▶ The problem:
Find every line in the records below that holds the word "VEXT", and copy it out.

*** Task material ***

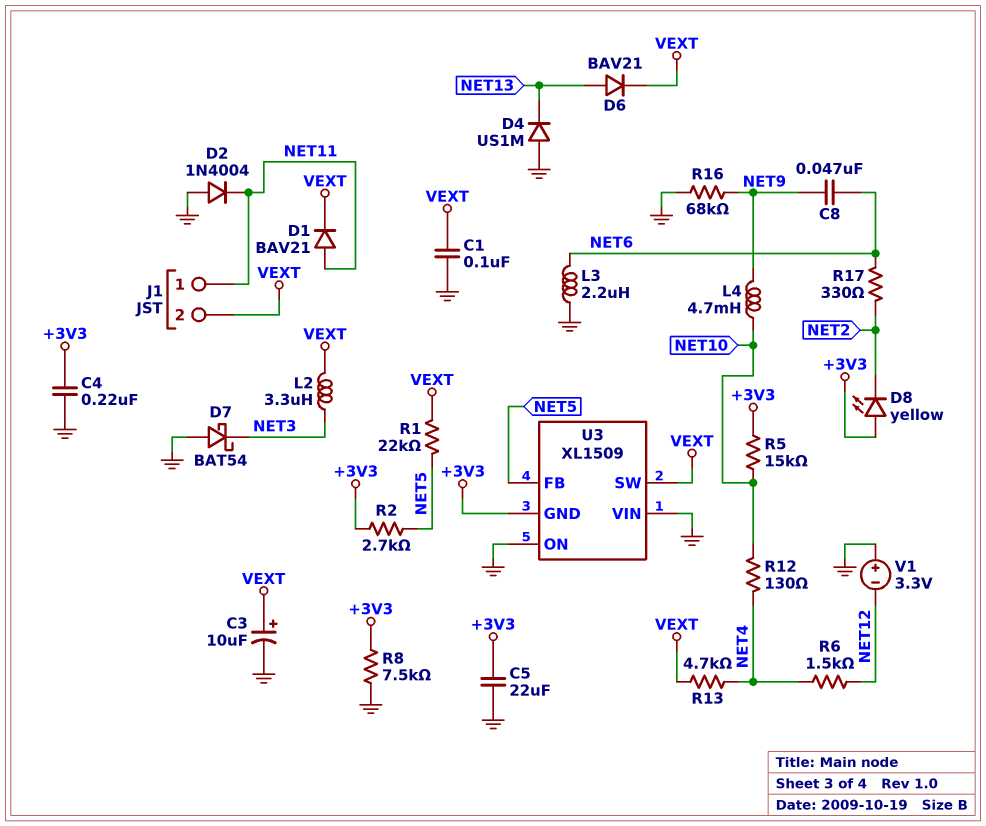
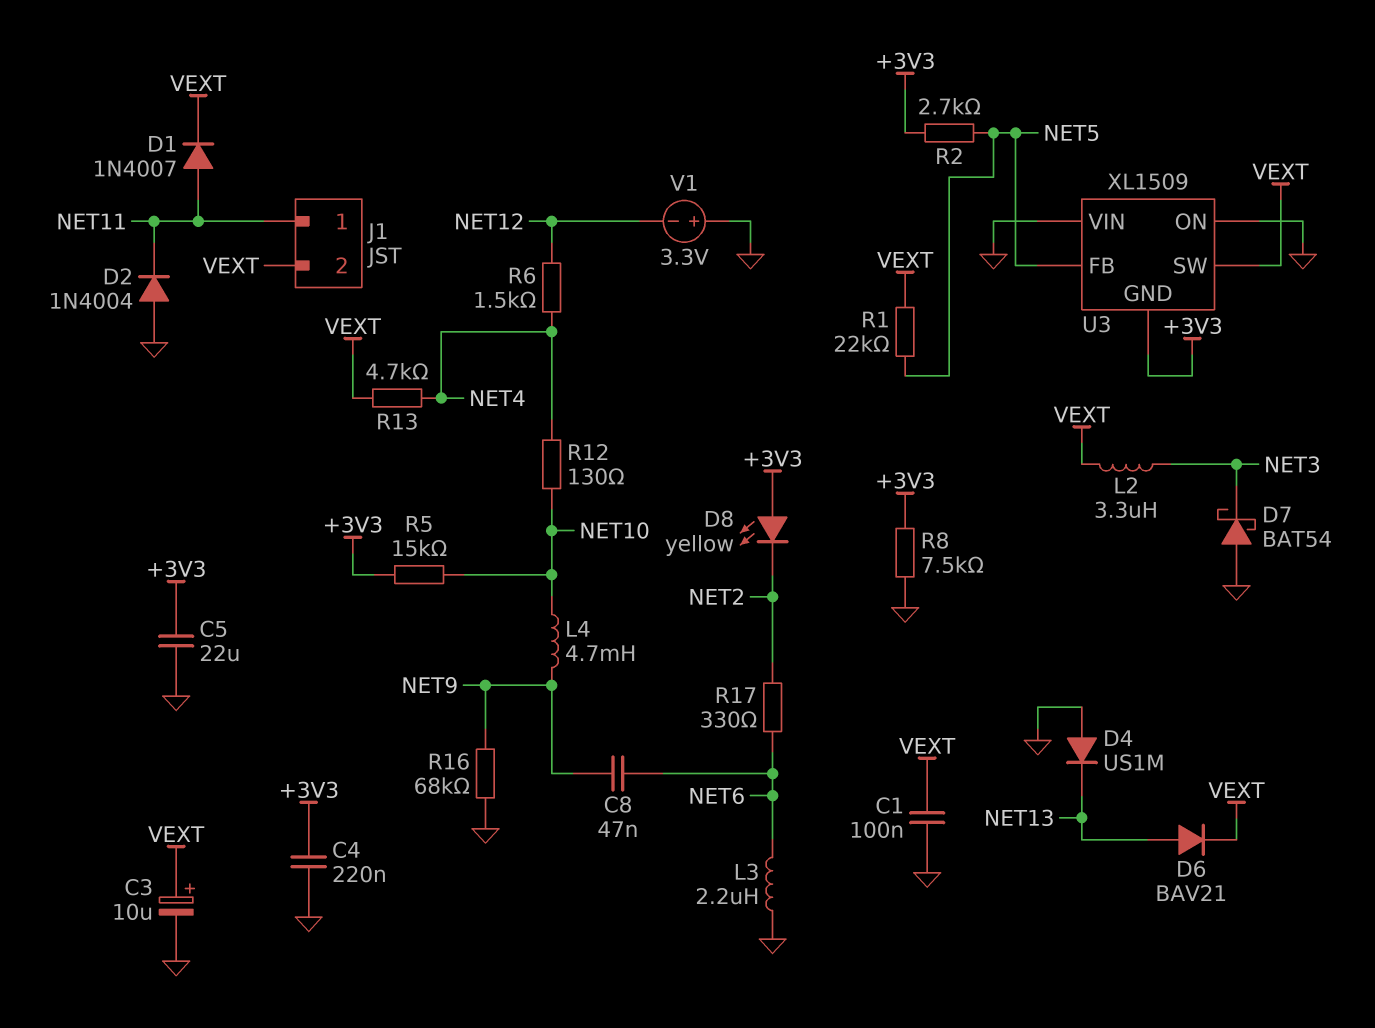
D1: diode BAV21 (A NET11, K VEXT) -> diode 1N4007 (A NET11, K VEXT)

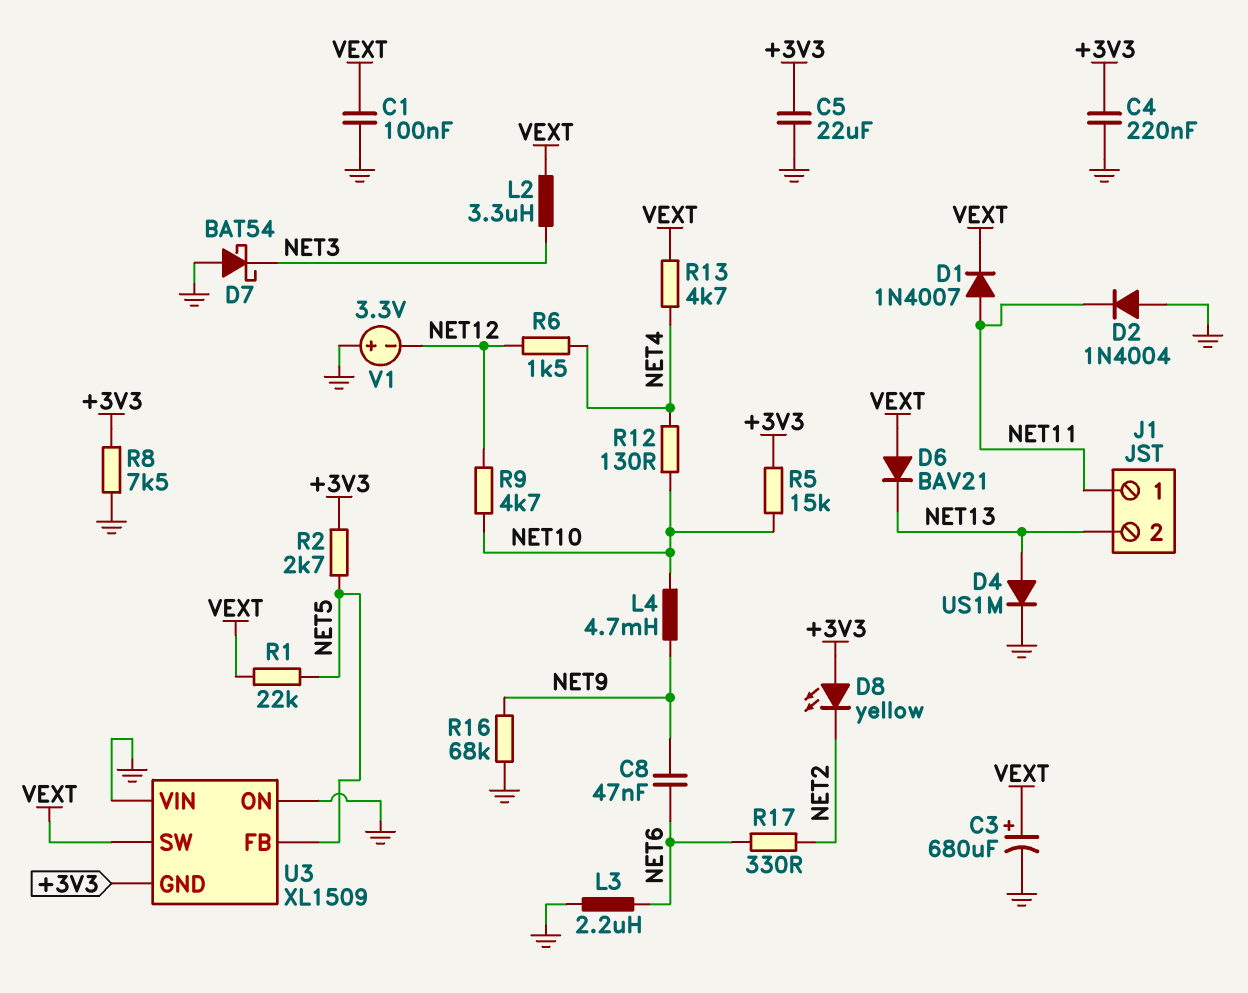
C3: 10uF (plus VEXT, minus GND) -> 680uF (plus VEXT, minus GND)
D4: diode US1M (A GND, K NET13) -> diode US1M (A NET13, K GND)
D6: diode BAV21 (A NET13, K VEXT) -> diode BAV21 (A VEXT, K NET13)
J1 pin 2: VEXT -> NET13
R9: none -> 4.7k (NET10, NET12)

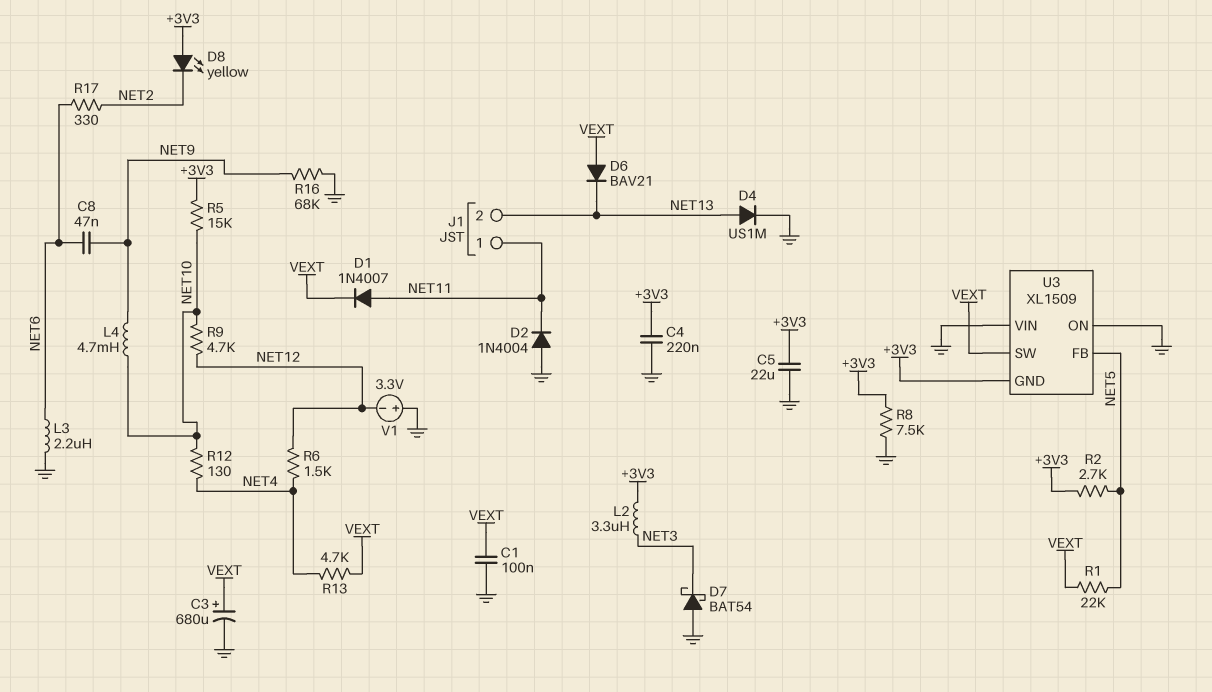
L2: 3.3uH (NET3, VEXT) -> 3.3uH (+3V3, NET3)

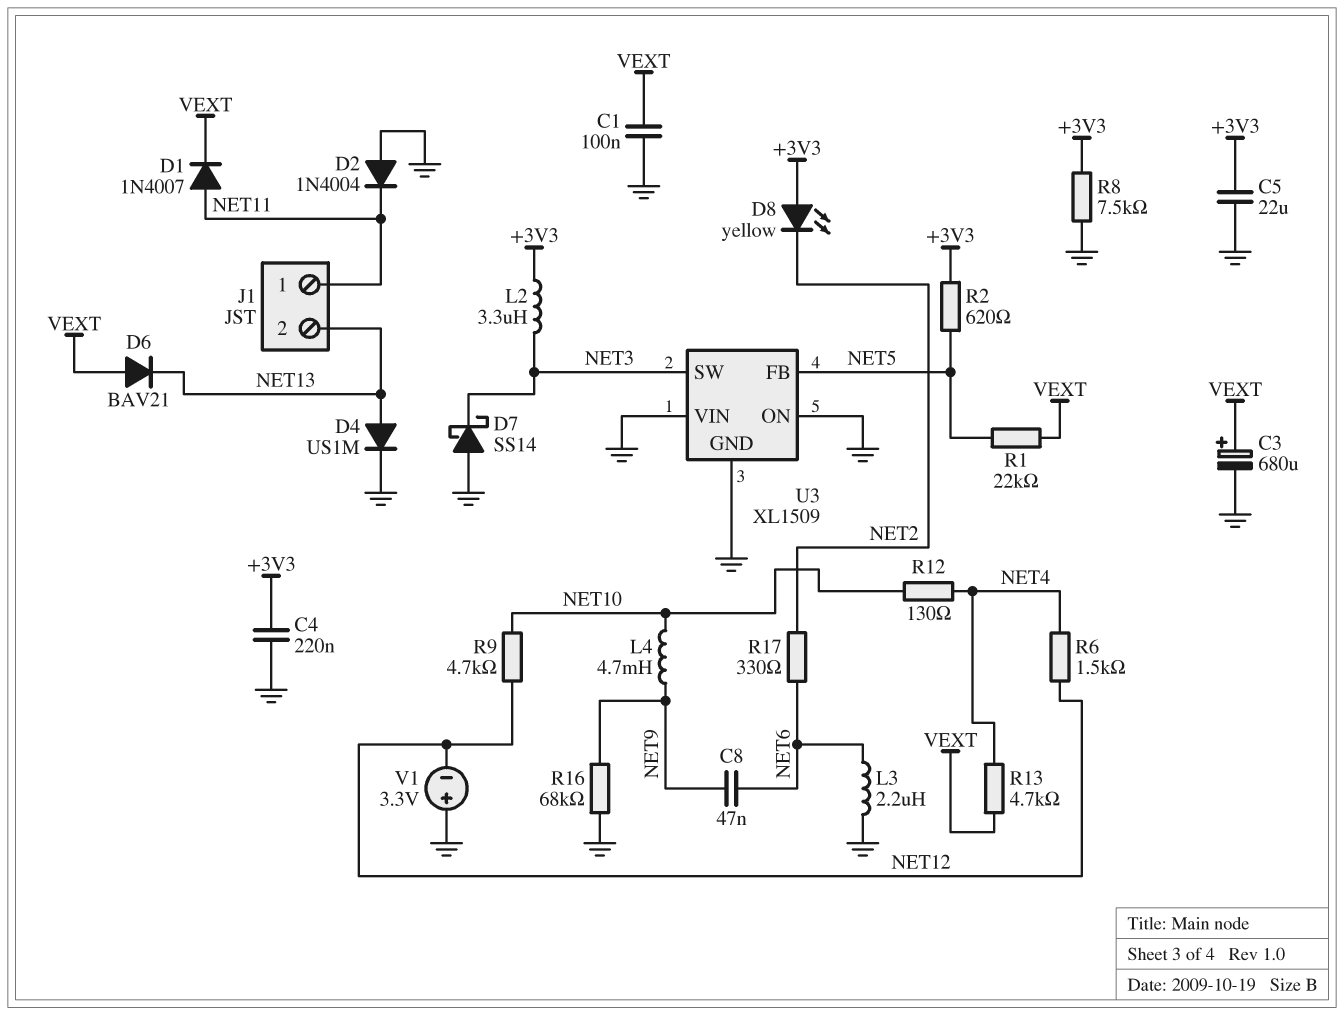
D7: schottky BAT54 (A GND, K NET3) -> schottky SS14 (A GND, K NET3)
R2: 2.7k (+3V3, NET5) -> 620 (+3V3, NET5)
R5: 15k (+3V3, NET10) -> none
U3 pin GND: +3V3 -> GND
U3 pin SW: VEXT -> NET3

*** End of Task material ***

▶ Response below:
D1: diode BAV21 (A NET11, K VEXT) -> diode 1N4007 (A NET11, K VEXT)
C3: 10uF (plus VEXT, minus GND) -> 680uF (plus VEXT, minus GND)
D6: diode BAV21 (A NET13, K VEXT) -> diode BAV21 (A VEXT, K NET13)
J1 pin 2: VEXT -> NET13
L2: 3.3uH (NET3, VEXT) -> 3.3uH (+3V3, NET3)
U3 pin SW: VEXT -> NET3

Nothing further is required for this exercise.